─── Data for analysis

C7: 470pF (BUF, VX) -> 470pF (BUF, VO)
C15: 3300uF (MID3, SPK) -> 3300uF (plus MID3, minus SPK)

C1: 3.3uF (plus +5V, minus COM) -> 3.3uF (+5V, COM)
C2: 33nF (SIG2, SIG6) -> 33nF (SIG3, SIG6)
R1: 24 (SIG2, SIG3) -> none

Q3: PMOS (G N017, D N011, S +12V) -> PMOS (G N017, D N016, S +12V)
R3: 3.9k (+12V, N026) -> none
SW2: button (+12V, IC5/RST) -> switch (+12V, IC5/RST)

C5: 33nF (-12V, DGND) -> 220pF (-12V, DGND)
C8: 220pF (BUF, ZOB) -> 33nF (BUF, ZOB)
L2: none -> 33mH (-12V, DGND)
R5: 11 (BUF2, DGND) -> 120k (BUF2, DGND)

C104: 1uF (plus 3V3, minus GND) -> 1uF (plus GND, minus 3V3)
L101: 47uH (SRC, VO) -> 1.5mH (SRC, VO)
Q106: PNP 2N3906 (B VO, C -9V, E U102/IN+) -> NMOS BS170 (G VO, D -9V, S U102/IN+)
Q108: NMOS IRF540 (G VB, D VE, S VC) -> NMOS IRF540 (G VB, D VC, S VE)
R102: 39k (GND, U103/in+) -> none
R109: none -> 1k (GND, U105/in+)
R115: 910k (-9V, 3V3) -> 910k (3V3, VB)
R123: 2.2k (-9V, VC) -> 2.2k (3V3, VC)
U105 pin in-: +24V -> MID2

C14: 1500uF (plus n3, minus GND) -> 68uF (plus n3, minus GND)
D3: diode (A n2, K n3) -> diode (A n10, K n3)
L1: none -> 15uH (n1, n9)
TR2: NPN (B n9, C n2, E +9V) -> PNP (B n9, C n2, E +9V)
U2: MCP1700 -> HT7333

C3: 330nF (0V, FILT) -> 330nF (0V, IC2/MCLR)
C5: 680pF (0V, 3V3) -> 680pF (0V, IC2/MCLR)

──────

**Aim of the task:**
For the records above, state how many lines contain the string "NMOS", with no added text.

**Answer to the problem:**
2